PROBLEM DESCRIPTION:
Scan the entries below and extract each line with the word "white" in it.

[DATA SHOWN — start]

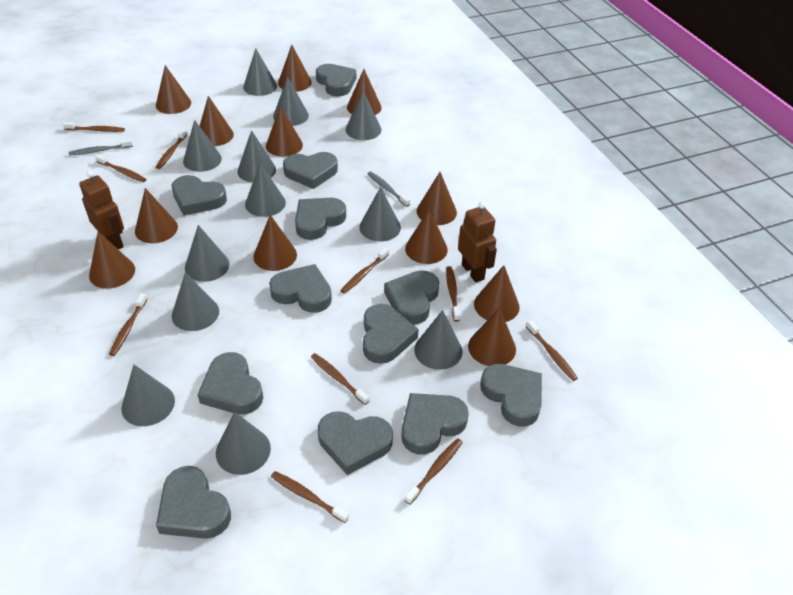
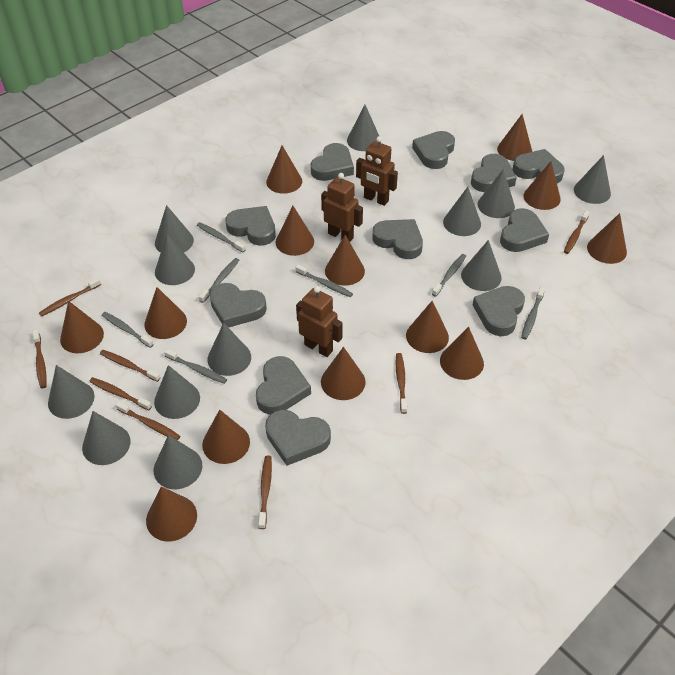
brown cone: 12 -> 13
brown robot: 2 -> 3
brown toothbrush: 10 -> 8
grey heart: 12 -> 11
grey toothbrush: 2 -> 7

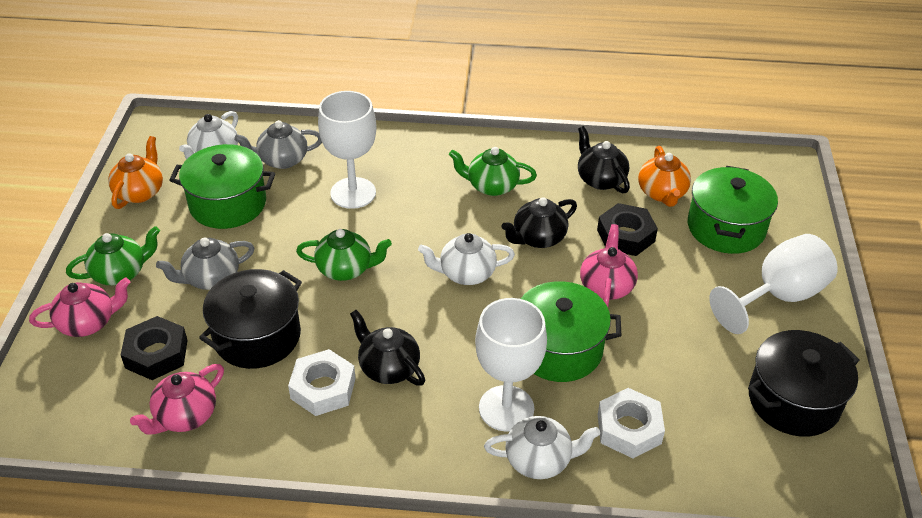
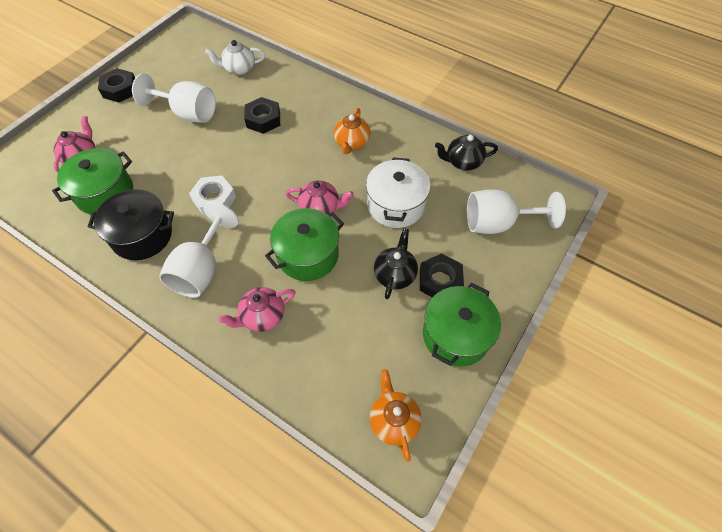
black nut: 2 -> 3
black pot: 2 -> 1
black teapot: 3 -> 2
green teapot: 3 -> 0
grey teapot: 2 -> 0
white nut: 2 -> 1
white pot: 0 -> 1
white teapot: 3 -> 1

[DATA SHOWN — finish]

RESULT FOR THIS EXERCISE:
white nut: 2 -> 1
white pot: 0 -> 1
white teapot: 3 -> 1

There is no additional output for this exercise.